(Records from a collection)
-- Opening Marker --

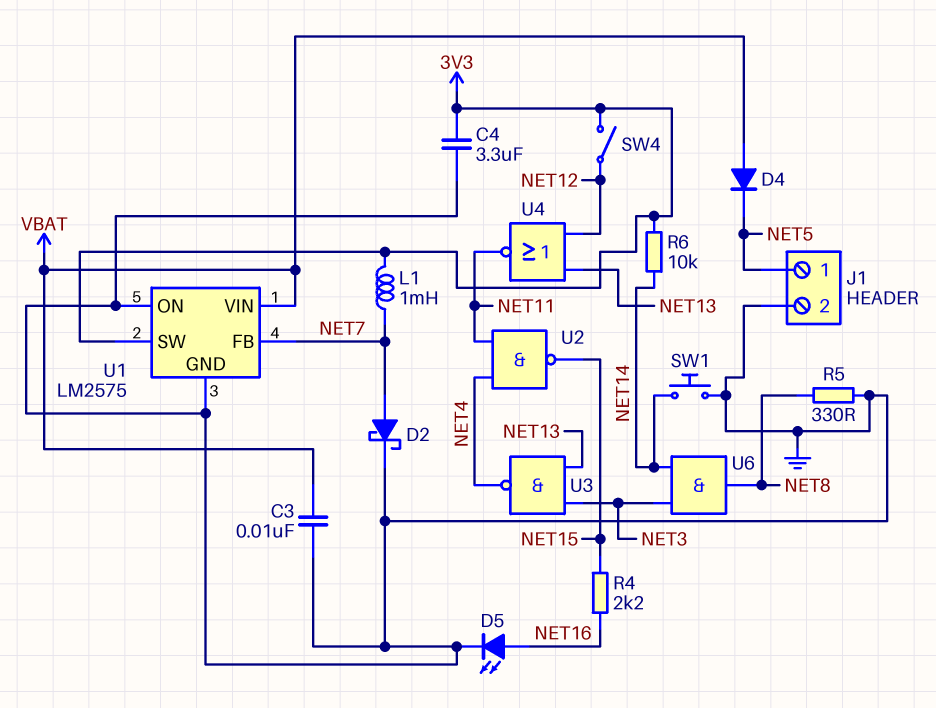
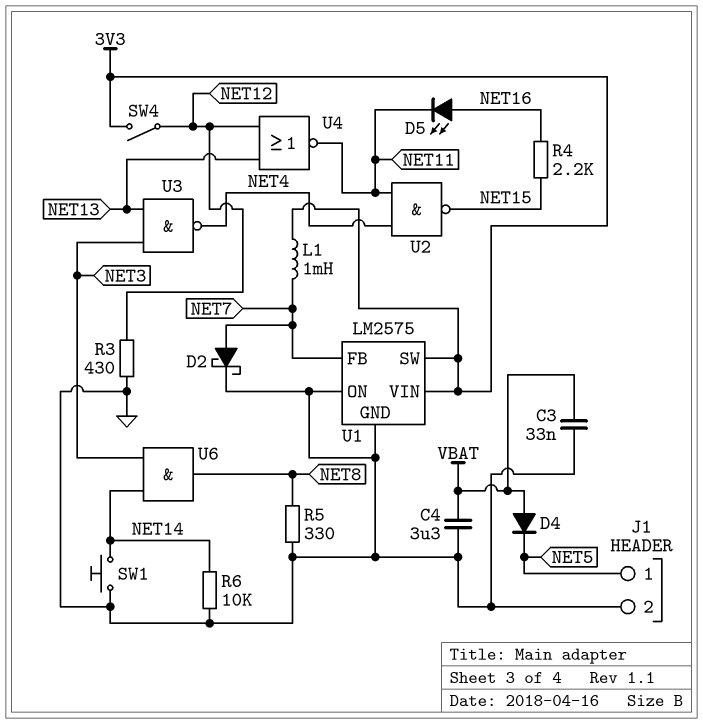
C3: 10nF (GND, VBAT) -> 33nF (GND, VBAT)
C4: 3.3uF (3V3, GND) -> 3.3uF (GND, VBAT)
D5: LED (A NET16, K GND) -> LED (A NET16, K NET11)
R3: none -> 430 (GND, NET12)
R6: 10k (3V3, NET14) -> 10k (GND, NET14)
U1 pin VIN: VBAT -> 3V3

-- Closing Marker --

To do: A verbatim copy of every record is to be produced, and pictures are to be excluded from it.

Answer section:
C3: 10nF (GND, VBAT) -> 33nF (GND, VBAT)
C4: 3.3uF (3V3, GND) -> 3.3uF (GND, VBAT)
D5: LED (A NET16, K GND) -> LED (A NET16, K NET11)
R3: none -> 430 (GND, NET12)
R6: 10k (3V3, NET14) -> 10k (GND, NET14)
U1 pin VIN: VBAT -> 3V3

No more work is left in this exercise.